═══ Data shown

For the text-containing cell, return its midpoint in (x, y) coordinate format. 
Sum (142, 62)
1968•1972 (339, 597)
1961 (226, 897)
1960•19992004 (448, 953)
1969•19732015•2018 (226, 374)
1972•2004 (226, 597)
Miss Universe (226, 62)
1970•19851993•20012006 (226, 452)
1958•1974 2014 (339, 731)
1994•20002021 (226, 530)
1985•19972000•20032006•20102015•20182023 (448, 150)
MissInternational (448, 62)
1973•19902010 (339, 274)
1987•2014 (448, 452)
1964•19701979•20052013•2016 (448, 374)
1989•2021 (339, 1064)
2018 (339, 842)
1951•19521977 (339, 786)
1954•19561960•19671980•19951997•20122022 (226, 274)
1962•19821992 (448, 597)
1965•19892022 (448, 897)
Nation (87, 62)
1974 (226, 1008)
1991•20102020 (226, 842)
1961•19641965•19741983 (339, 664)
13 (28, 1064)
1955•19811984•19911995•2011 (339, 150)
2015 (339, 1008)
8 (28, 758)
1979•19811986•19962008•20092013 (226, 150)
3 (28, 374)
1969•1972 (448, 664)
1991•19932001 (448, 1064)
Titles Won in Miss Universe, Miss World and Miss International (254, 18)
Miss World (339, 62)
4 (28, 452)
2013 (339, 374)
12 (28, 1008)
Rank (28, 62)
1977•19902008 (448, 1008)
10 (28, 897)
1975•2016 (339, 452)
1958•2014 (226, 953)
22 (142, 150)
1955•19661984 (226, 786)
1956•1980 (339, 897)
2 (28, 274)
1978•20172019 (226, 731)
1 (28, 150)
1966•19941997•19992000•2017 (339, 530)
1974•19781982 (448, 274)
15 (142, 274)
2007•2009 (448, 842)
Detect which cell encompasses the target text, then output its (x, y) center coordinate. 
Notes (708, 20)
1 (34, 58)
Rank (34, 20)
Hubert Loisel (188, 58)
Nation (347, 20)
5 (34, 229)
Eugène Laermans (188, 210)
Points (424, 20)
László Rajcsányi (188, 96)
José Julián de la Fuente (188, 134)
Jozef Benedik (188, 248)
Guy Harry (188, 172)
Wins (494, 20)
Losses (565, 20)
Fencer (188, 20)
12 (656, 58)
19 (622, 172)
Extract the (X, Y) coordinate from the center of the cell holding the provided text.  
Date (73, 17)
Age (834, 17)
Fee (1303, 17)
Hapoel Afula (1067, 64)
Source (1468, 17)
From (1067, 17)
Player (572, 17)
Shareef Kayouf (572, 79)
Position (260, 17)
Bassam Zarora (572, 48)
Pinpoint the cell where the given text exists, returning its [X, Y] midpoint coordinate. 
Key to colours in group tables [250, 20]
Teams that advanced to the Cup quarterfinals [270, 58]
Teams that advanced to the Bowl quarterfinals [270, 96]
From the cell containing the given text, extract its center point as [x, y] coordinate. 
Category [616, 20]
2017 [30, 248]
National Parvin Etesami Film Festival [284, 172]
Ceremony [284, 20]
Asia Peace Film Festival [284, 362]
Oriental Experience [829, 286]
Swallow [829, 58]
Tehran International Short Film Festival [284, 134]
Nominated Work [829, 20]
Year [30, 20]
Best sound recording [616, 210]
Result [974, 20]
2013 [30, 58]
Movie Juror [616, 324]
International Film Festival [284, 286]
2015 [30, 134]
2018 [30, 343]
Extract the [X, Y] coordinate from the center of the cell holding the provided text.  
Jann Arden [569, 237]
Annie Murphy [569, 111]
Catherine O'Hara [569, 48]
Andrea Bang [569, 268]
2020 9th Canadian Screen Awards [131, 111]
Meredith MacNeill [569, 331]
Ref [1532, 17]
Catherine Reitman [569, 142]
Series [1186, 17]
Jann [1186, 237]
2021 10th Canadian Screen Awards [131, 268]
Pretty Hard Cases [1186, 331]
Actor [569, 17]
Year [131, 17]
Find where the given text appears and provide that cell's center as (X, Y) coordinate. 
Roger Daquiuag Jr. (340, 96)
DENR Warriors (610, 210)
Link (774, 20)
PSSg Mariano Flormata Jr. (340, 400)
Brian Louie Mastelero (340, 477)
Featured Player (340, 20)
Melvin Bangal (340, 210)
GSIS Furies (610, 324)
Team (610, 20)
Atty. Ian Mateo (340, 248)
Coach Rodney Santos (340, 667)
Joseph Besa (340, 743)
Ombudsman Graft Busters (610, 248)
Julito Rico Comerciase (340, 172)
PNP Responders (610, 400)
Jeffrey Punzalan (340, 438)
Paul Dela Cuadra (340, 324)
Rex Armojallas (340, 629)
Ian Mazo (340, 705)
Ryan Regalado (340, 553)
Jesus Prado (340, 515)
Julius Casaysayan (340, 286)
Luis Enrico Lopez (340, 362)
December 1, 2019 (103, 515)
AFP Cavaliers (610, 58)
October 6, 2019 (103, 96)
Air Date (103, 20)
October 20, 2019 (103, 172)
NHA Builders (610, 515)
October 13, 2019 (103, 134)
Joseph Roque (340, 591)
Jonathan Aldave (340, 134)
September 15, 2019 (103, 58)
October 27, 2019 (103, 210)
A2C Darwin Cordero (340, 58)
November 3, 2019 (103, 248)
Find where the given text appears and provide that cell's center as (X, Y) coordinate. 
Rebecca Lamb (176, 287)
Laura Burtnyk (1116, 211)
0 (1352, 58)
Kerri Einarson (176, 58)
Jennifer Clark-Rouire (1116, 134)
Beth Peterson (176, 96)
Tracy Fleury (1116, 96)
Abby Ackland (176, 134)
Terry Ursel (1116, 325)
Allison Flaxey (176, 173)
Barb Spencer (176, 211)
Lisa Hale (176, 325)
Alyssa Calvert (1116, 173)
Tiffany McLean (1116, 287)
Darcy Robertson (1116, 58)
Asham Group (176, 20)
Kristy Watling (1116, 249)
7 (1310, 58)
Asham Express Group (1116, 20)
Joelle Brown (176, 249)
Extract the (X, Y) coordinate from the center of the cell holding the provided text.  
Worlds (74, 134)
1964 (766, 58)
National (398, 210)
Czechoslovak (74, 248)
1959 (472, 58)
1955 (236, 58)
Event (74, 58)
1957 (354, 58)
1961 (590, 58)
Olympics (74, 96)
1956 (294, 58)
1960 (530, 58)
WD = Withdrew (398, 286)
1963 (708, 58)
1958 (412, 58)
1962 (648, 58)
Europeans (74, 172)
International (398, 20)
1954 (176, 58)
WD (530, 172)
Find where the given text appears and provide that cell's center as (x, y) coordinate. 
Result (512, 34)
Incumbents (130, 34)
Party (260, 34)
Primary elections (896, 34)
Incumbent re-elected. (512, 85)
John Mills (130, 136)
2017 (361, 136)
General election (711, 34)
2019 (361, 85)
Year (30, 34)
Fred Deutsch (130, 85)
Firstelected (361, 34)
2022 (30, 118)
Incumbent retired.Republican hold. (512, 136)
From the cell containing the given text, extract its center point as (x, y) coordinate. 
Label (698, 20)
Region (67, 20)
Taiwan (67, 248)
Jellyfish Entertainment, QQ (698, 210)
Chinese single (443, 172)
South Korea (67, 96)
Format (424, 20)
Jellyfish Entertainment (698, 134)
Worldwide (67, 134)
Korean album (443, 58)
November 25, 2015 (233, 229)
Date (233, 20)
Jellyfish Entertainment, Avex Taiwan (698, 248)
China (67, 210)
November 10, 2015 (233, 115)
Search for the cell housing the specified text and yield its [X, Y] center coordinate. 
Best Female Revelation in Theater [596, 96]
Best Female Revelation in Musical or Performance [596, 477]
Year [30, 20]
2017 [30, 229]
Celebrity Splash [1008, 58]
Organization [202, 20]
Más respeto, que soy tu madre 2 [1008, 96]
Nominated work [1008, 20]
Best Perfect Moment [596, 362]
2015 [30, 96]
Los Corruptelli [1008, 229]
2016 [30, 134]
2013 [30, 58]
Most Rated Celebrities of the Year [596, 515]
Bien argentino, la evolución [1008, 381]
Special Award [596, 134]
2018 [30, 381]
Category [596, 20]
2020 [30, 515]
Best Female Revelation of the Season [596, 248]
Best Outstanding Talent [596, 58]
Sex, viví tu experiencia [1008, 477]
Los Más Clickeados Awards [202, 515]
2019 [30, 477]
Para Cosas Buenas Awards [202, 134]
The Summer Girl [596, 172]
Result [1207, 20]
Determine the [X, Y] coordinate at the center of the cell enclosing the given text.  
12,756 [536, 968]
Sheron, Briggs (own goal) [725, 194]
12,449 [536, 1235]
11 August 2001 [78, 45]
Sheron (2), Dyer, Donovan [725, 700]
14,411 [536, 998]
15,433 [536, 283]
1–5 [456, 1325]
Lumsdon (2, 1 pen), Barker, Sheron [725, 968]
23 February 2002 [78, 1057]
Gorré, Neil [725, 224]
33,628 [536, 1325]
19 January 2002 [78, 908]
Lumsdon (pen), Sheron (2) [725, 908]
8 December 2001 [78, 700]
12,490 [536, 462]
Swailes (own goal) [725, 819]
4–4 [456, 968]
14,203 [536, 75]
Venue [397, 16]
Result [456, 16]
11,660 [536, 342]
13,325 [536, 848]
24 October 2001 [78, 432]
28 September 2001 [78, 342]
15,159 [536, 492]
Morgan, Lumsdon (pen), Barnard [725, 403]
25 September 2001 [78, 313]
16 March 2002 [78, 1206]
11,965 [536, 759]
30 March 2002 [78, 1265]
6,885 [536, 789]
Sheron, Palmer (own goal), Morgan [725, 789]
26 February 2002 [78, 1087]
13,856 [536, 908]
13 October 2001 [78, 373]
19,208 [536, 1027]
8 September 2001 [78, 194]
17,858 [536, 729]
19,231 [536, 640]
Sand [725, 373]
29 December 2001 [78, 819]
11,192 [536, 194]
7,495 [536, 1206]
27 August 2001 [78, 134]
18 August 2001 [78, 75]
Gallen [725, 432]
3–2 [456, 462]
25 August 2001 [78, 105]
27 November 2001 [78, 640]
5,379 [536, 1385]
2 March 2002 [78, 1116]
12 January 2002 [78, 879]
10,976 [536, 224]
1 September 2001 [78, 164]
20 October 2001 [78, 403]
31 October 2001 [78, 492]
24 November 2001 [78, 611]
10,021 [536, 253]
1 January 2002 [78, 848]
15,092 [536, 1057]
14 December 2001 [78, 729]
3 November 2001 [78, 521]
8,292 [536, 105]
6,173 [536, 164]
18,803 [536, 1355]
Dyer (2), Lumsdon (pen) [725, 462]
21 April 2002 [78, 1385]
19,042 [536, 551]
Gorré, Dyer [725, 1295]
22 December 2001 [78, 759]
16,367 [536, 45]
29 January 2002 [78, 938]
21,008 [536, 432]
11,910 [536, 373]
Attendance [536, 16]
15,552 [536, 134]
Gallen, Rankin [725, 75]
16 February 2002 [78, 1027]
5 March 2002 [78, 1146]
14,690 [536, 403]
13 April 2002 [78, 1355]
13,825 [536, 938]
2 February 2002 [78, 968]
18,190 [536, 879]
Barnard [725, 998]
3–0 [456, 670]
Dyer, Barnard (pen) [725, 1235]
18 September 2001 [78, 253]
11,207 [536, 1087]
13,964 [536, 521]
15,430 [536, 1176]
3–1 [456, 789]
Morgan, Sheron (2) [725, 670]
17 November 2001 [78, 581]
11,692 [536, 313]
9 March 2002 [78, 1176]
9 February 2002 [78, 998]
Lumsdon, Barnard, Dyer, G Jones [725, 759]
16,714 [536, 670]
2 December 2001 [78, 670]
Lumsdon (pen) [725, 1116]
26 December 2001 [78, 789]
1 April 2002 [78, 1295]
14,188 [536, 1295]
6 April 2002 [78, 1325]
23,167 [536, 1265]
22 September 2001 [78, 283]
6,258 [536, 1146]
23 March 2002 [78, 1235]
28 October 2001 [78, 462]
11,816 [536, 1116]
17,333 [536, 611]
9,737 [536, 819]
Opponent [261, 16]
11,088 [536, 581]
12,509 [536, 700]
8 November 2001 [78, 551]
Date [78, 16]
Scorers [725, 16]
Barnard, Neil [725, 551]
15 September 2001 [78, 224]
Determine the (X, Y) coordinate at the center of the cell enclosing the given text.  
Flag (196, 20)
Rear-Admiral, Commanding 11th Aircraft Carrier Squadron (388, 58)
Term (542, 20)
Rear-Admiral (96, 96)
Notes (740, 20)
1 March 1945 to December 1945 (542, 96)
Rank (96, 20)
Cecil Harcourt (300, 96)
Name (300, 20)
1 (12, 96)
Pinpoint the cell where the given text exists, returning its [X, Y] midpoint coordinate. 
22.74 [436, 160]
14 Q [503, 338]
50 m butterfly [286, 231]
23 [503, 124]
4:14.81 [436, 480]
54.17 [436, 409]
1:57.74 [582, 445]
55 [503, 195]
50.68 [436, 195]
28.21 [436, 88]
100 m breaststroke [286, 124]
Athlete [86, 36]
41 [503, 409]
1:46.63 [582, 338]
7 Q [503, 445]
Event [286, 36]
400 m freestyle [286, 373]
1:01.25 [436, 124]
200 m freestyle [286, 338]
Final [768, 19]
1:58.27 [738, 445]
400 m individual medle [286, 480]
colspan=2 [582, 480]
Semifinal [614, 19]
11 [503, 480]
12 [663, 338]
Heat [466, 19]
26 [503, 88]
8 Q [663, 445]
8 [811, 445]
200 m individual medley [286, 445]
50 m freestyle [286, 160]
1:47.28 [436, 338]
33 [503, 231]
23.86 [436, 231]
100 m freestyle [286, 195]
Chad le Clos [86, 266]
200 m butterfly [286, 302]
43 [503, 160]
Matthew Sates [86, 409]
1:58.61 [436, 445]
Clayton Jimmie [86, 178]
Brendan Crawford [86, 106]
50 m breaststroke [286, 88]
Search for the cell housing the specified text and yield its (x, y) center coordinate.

══════

§ **Objective**: Copy the lines word for word, starting at the first line and ending at the line that contains "1994•20002021 (226, 530)".

§ **Response to the task**:
For the text-containing cell, return its midpoint in (x, y) coordinate format. 
Sum (142, 62)
1968•1972 (339, 597)
1961 (226, 897)
1960•19992004 (448, 953)
1969•19732015•2018 (226, 374)
1972•2004 (226, 597)
Miss Universe (226, 62)
1970•19851993•20012006 (226, 452)
1958•1974 2014 (339, 731)
1994•20002021 (226, 530)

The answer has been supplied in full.